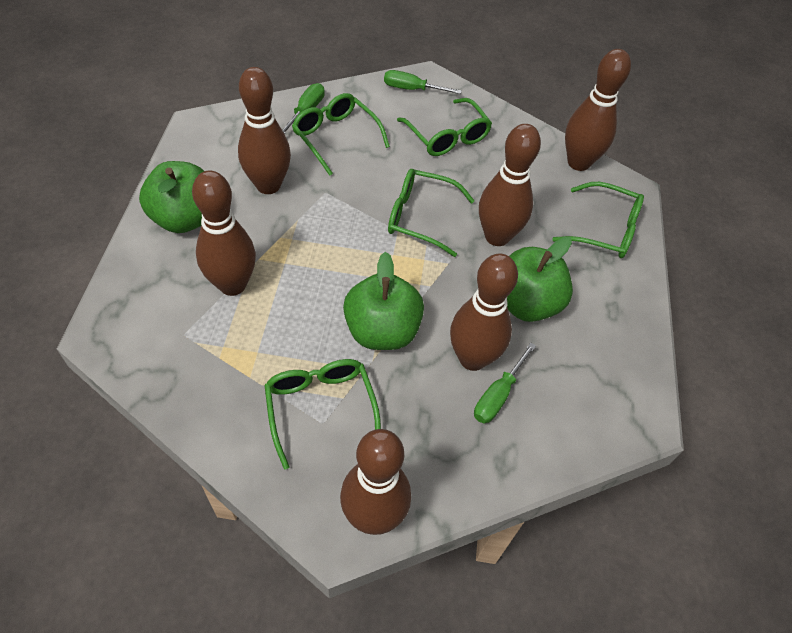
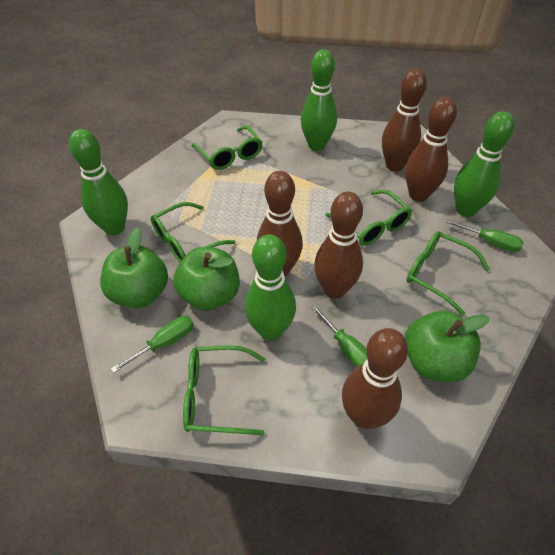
brown bowling pin: 6 -> 5
green bowling pin: 0 -> 4

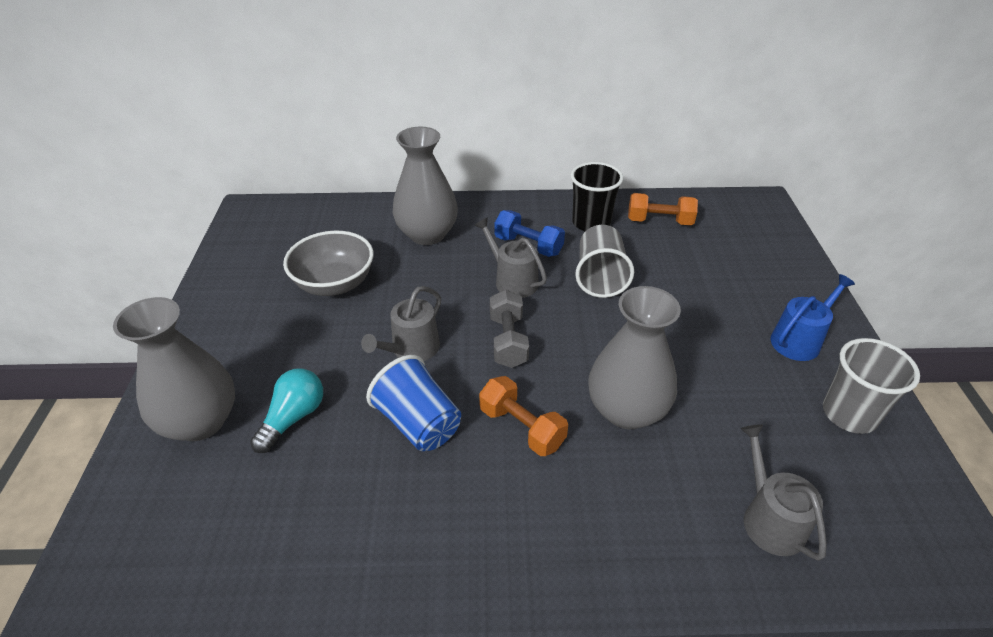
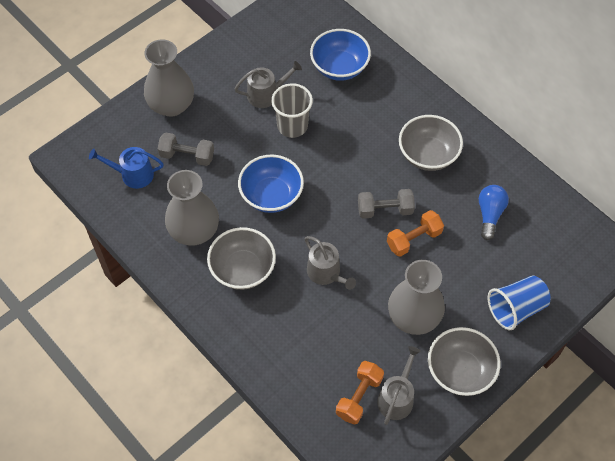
black cup: 1 -> 0
blue bowl: 0 -> 2
blue dumbbell: 1 -> 0
blue light bulb: 0 -> 1
grey bowl: 1 -> 3
grey cup: 2 -> 1
grey dumbbell: 1 -> 2
turquoise light bulb: 1 -> 0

**TASK TO COMPLETE**
The answer must be the listing above, restated word for word, with no images in it.

**RESULT FOR THIS EXERCISE**
brown bowling pin: 6 -> 5
green bowling pin: 0 -> 4

black cup: 1 -> 0
blue bowl: 0 -> 2
blue dumbbell: 1 -> 0
blue light bulb: 0 -> 1
grey bowl: 1 -> 3
grey cup: 2 -> 1
grey dumbbell: 1 -> 2
turquoise light bulb: 1 -> 0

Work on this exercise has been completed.